*** SUPPLIED MATERIAL ***

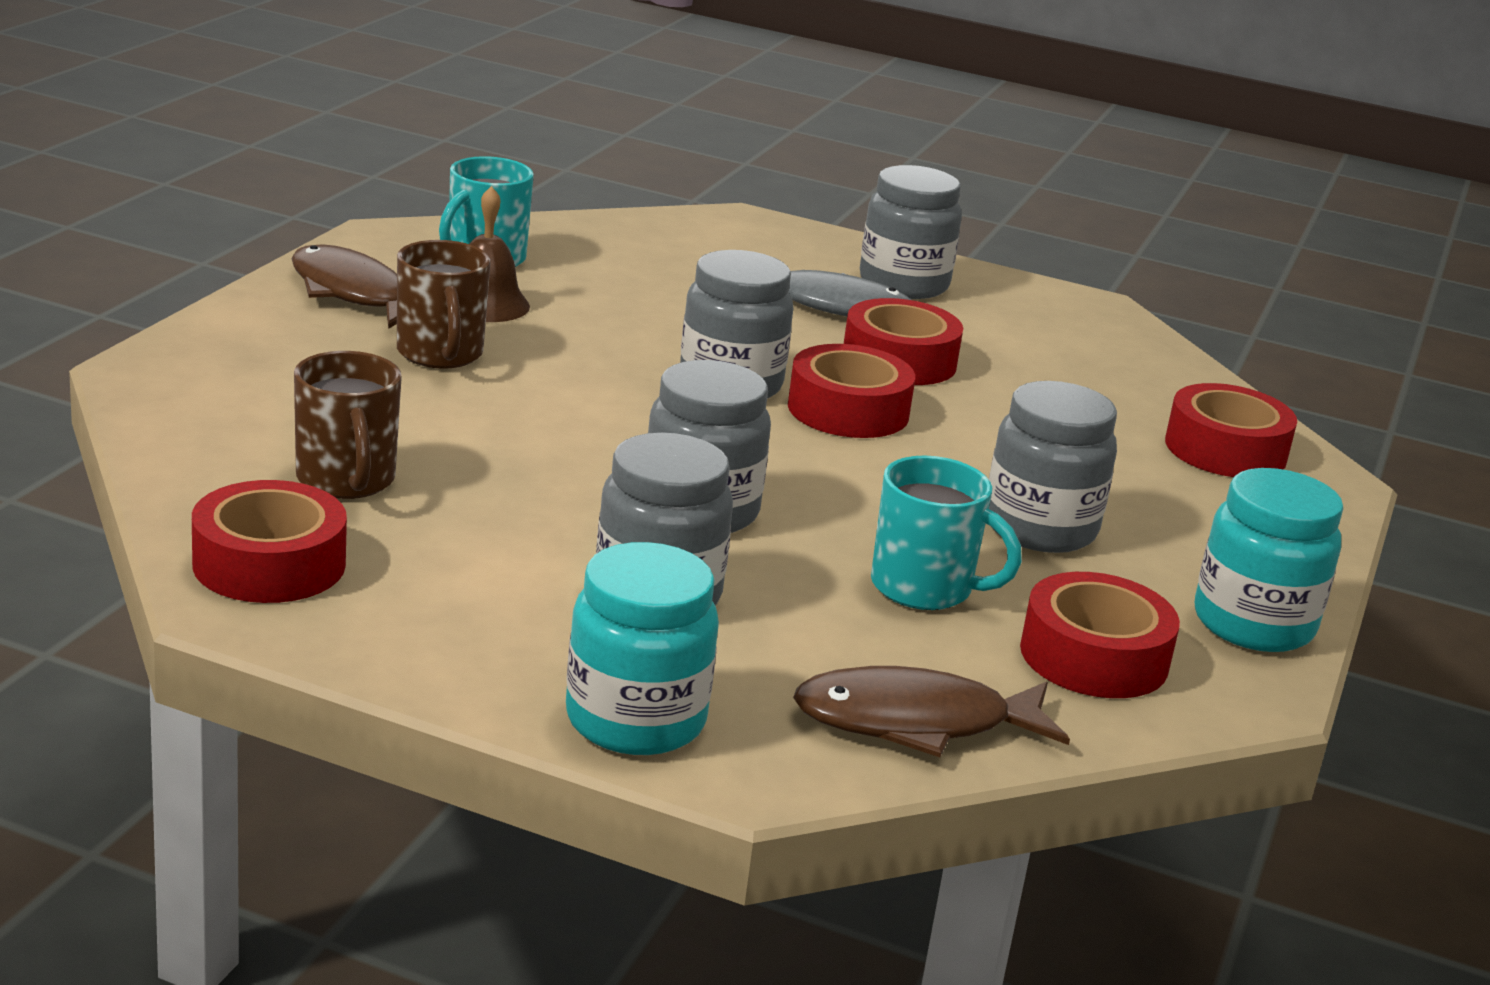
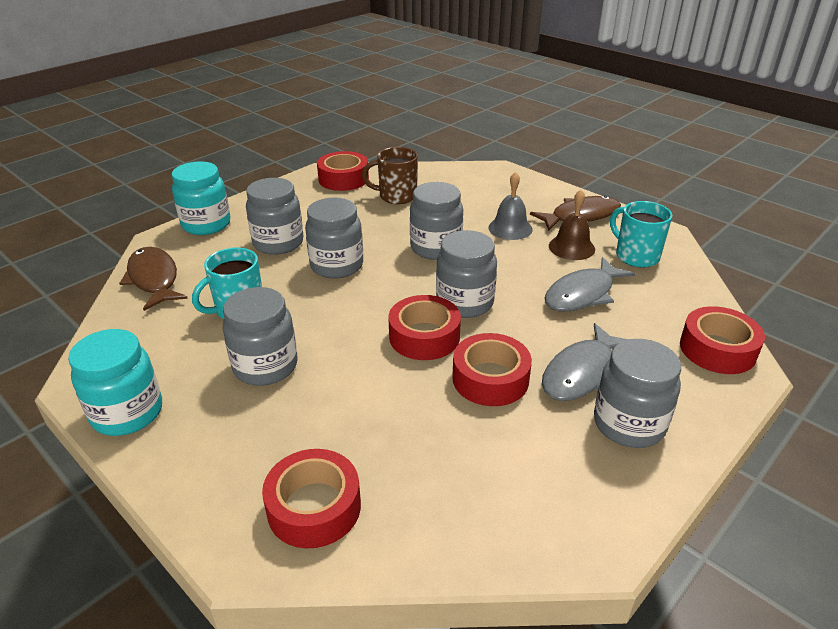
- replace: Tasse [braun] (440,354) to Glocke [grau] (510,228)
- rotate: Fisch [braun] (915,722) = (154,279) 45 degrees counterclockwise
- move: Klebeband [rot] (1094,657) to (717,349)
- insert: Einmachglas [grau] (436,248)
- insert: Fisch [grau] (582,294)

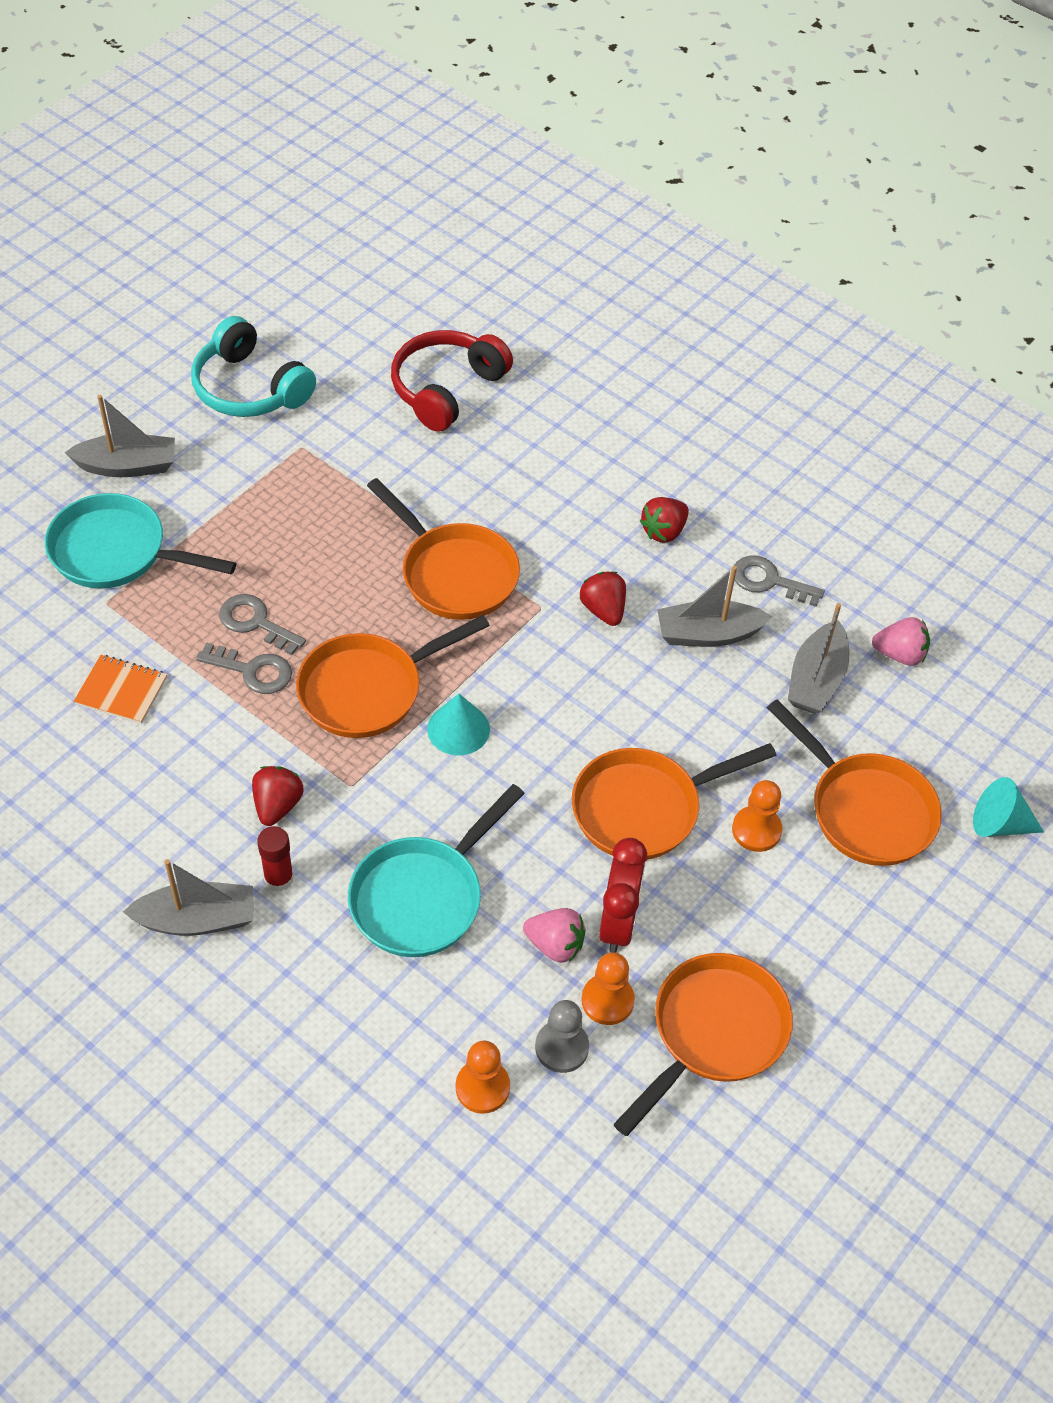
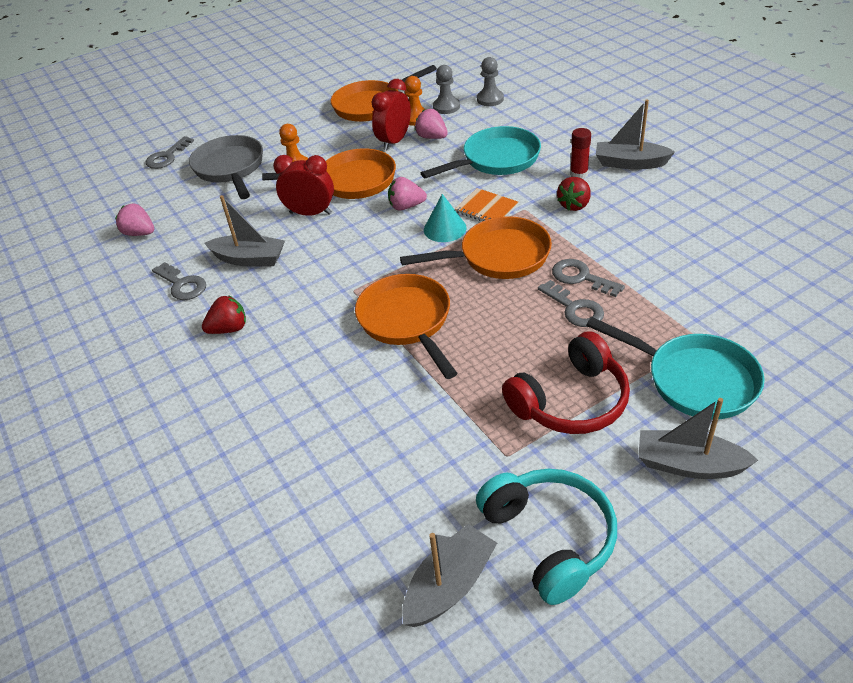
- move: Notizbuch [orange] (121,691) to (486,209)
- move: Kopfhörer [rot] (446,389) to (571,401)
- recolor: Bauer [orange] (482,1087) to Bauer [grau] (490,99)
- delete: Erdbeere [rot] (603,610)
- recolor: Pfanne [orange] (865,810) to Pfanne [grau] (230,168)
- move: Boot [grau] (816,679) to (449,585)
- replace: Kegel [türkis] (999,824) to Schlüssel [grau] (167,157)
- insert: Wecker [rot] (310,213)
- insert: Erdbeere [rosa] (406,206)

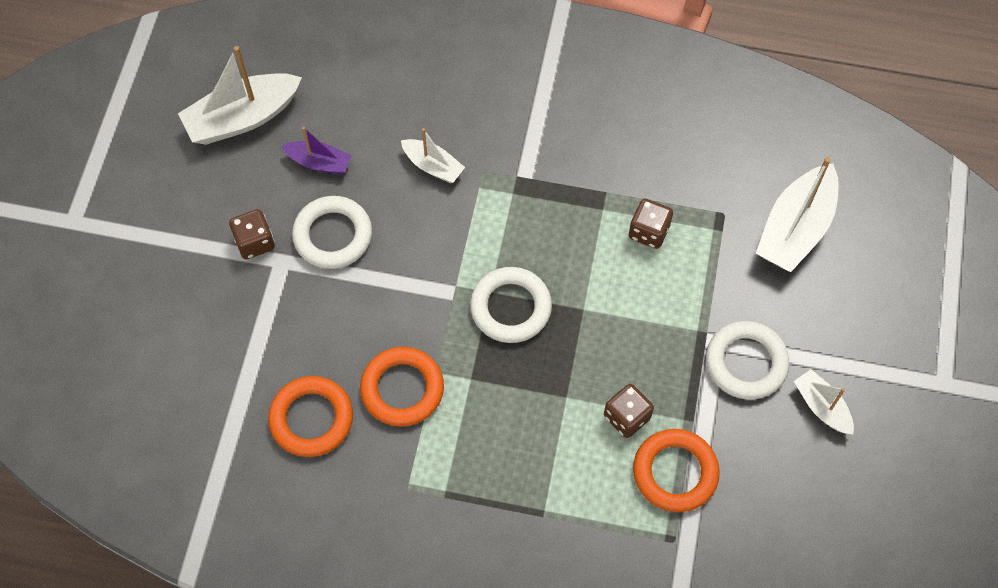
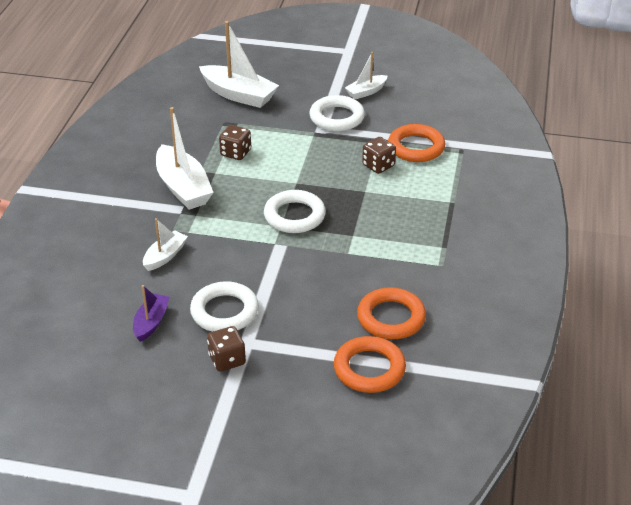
- move: Boot [weiß] (242,118) to (183,188)
- move: Ring [orange] (402,389) to (369,369)

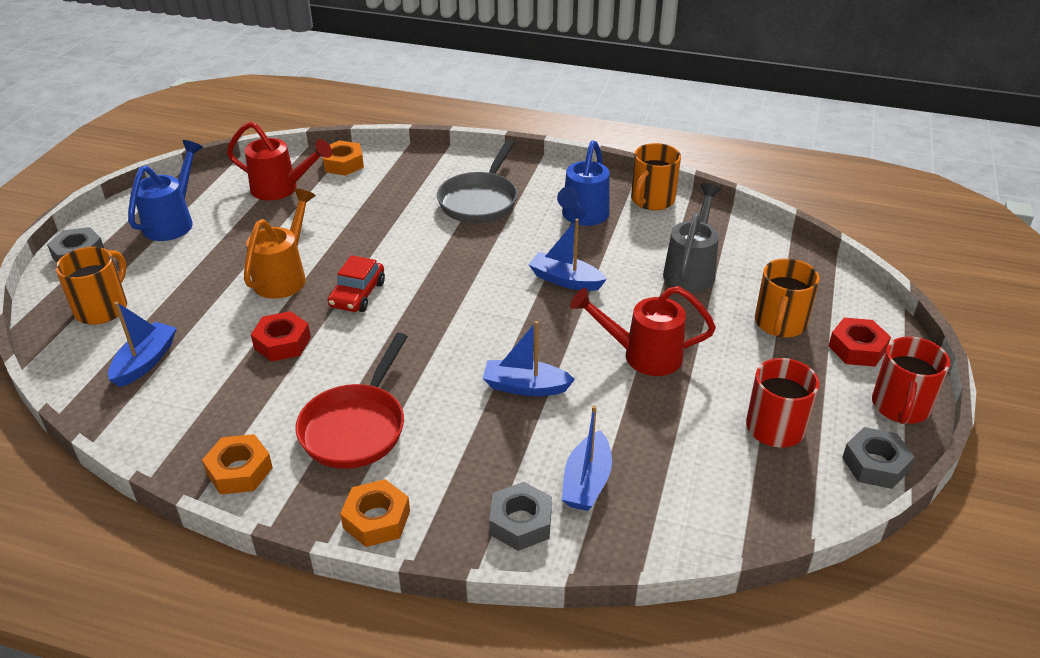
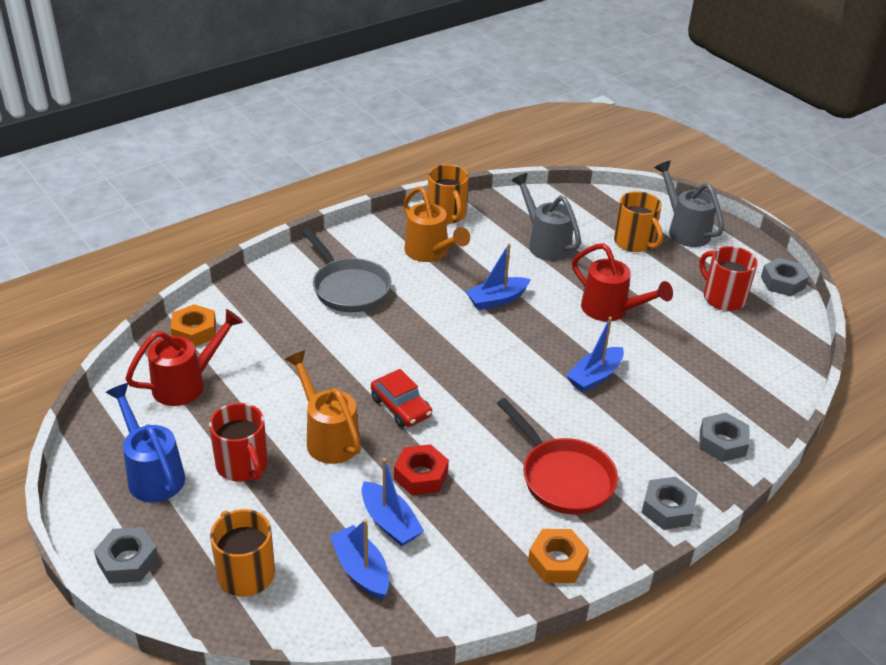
- recolor: Sechskantmutter [orange] (376,519) to Sechskantmutter [grau] (668,508)
- recolor: Gießkanne [blau] (582,217) to Gießkanne [orange] (430,253)
- move: Boot [blau] (586,482) to (390,522)
- rotate: Gießkanne [rot] (642,355) = (611,311) 90 degrees counterclockwise
- replace: Sechskantmutter [rot] (857,348) to Gießkanne [grau] (684,230)
- move: Tasse [rot] (900,406) to (242,465)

*** End of SUPPLIED MATERIAL ***

TRY IT =>
Please write every line above out exactly as given, except for any pictures.

COMPLETED EXERCISE =>
- replace: Tasse [braun] (440,354) to Glocke [grau] (510,228)
- rotate: Fisch [braun] (915,722) = (154,279) 45 degrees counterclockwise
- move: Klebeband [rot] (1094,657) to (717,349)
- insert: Einmachglas [grau] (436,248)
- insert: Fisch [grau] (582,294)

- move: Notizbuch [orange] (121,691) to (486,209)
- move: Kopfhörer [rot] (446,389) to (571,401)
- recolor: Bauer [orange] (482,1087) to Bauer [grau] (490,99)
- delete: Erdbeere [rot] (603,610)
- recolor: Pfanne [orange] (865,810) to Pfanne [grau] (230,168)
- move: Boot [grau] (816,679) to (449,585)
- replace: Kegel [türkis] (999,824) to Schlüssel [grau] (167,157)
- insert: Wecker [rot] (310,213)
- insert: Erdbeere [rosa] (406,206)

- move: Boot [weiß] (242,118) to (183,188)
- move: Ring [orange] (402,389) to (369,369)

- recolor: Sechskantmutter [orange] (376,519) to Sechskantmutter [grau] (668,508)
- recolor: Gießkanne [blau] (582,217) to Gießkanne [orange] (430,253)
- move: Boot [blau] (586,482) to (390,522)
- rotate: Gießkanne [rot] (642,355) = (611,311) 90 degrees counterclockwise
- replace: Sechskantmutter [rot] (857,348) to Gießkanne [grau] (684,230)
- move: Tasse [rot] (900,406) to (242,465)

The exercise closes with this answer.